== WORK TO BE COMPLETED ==
Find the line with "R9: 8.2k (COM, W6) -> none" in the data below. Repeat it and every line after it exactly, but not the pictures.

EXERCISE MATERIALS section start

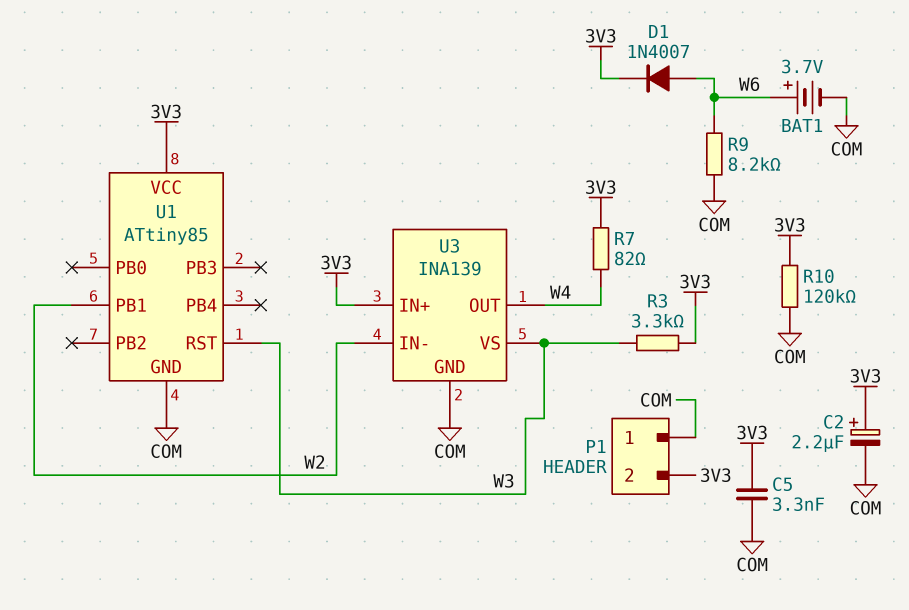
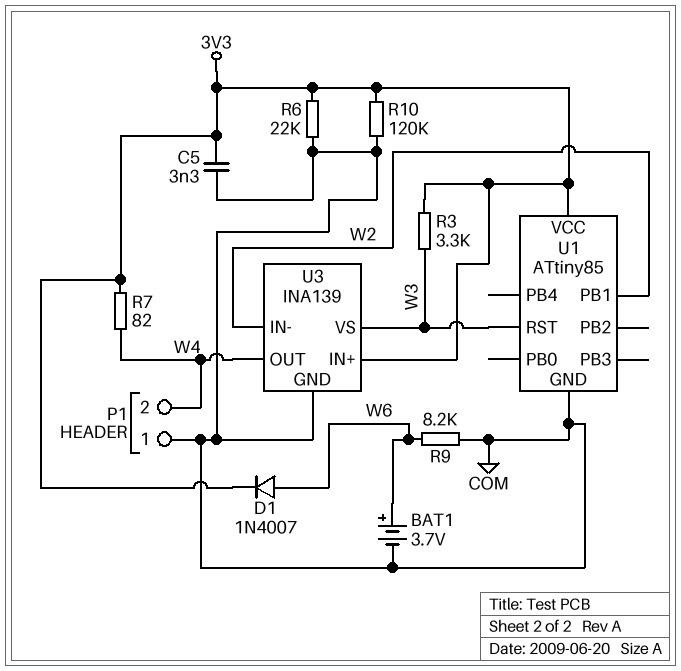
C2: 2.2uF (plus 3V3, minus COM) -> none
P1 pin 2: 3V3 -> W4
R6: none -> 22k (3V3, COM)

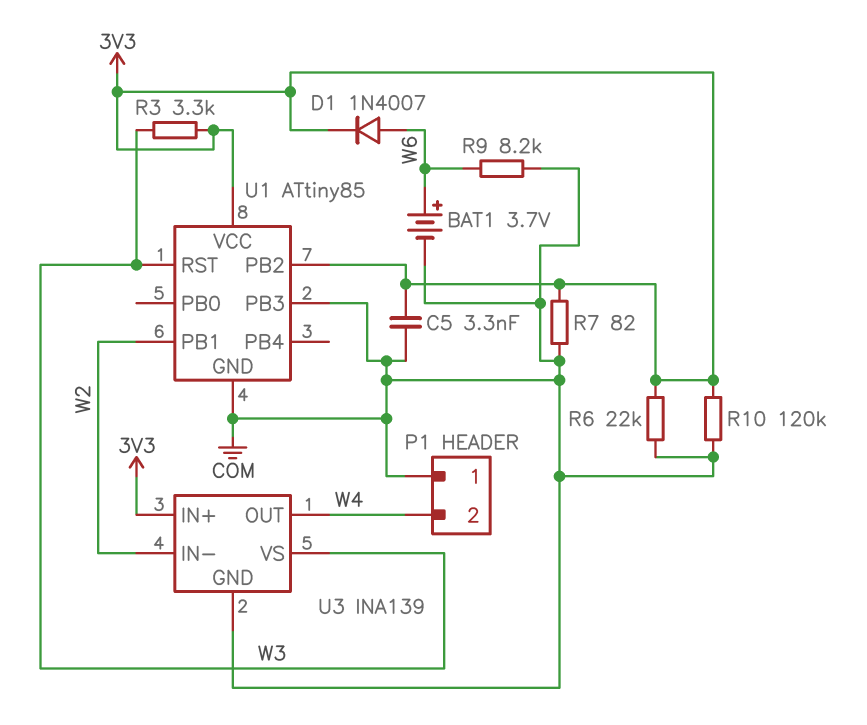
R7: 82 (3V3, W4) -> 82 (3V3, COM)
U1 pin PB2: none -> 3V3
U1 pin PB3: none -> COM

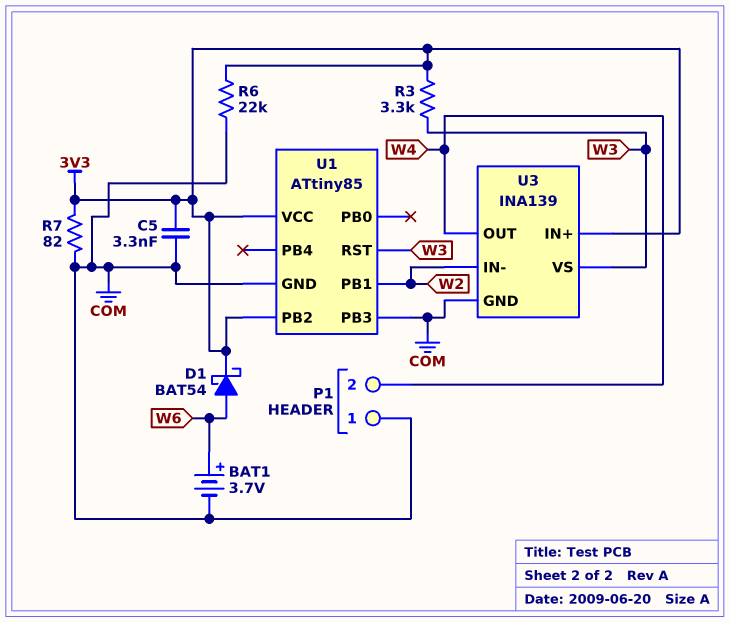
D1: diode 1N4007 (A W6, K 3V3) -> schottky BAT54 (A W6, K 3V3)
R9: 8.2k (COM, W6) -> none
R10: 120k (3V3, COM) -> none

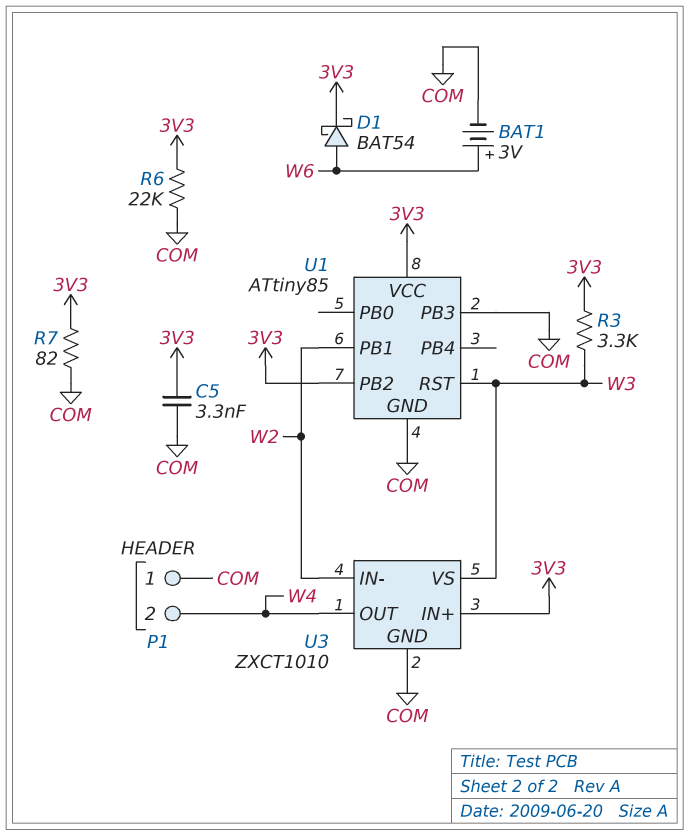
BAT1: 3.7V (plus W6, minus COM) -> 3V (plus W6, minus COM)
U3: INA139 -> ZXCT1010

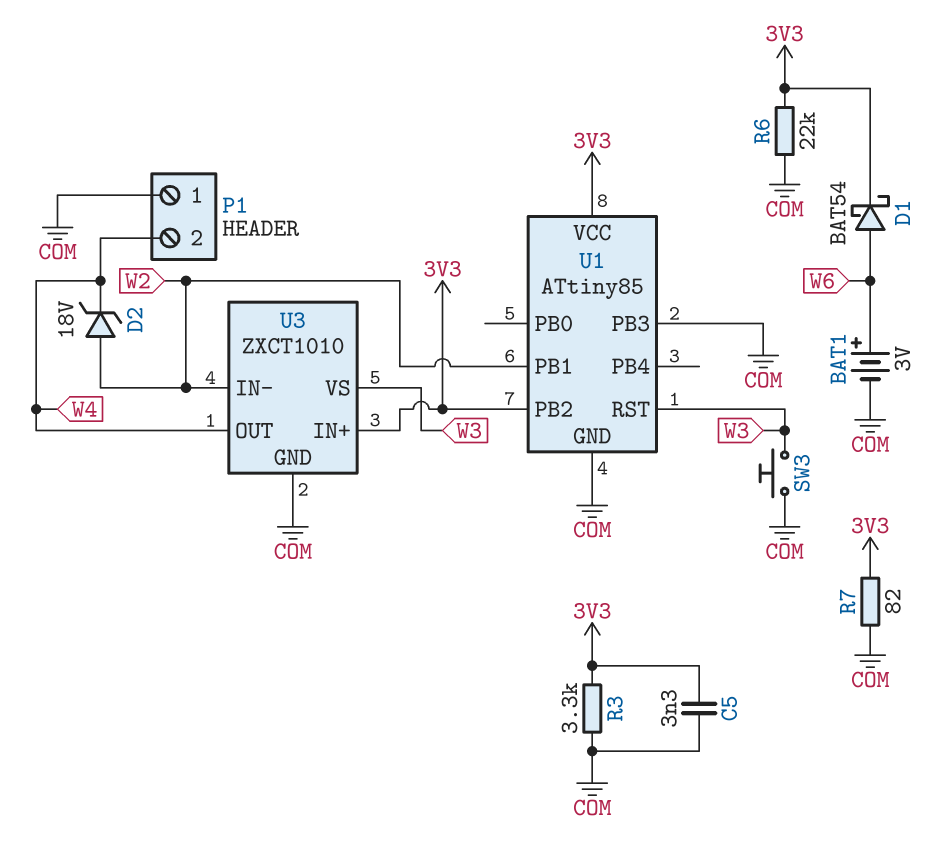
D2: none -> zener 18V (A W2, K W4)
R3: 3.3k (3V3, W3) -> 3.3k (3V3, COM)
SW3: none -> button (COM, W3)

EXERCISE MATERIALS section end

== ANSWER TO THIS TASK ==
R9: 8.2k (COM, W6) -> none
R10: 120k (3V3, COM) -> none

BAT1: 3.7V (plus W6, minus COM) -> 3V (plus W6, minus COM)
U3: INA139 -> ZXCT1010

D2: none -> zener 18V (A W2, K W4)
R3: 3.3k (3V3, W3) -> 3.3k (3V3, COM)
SW3: none -> button (COM, W3)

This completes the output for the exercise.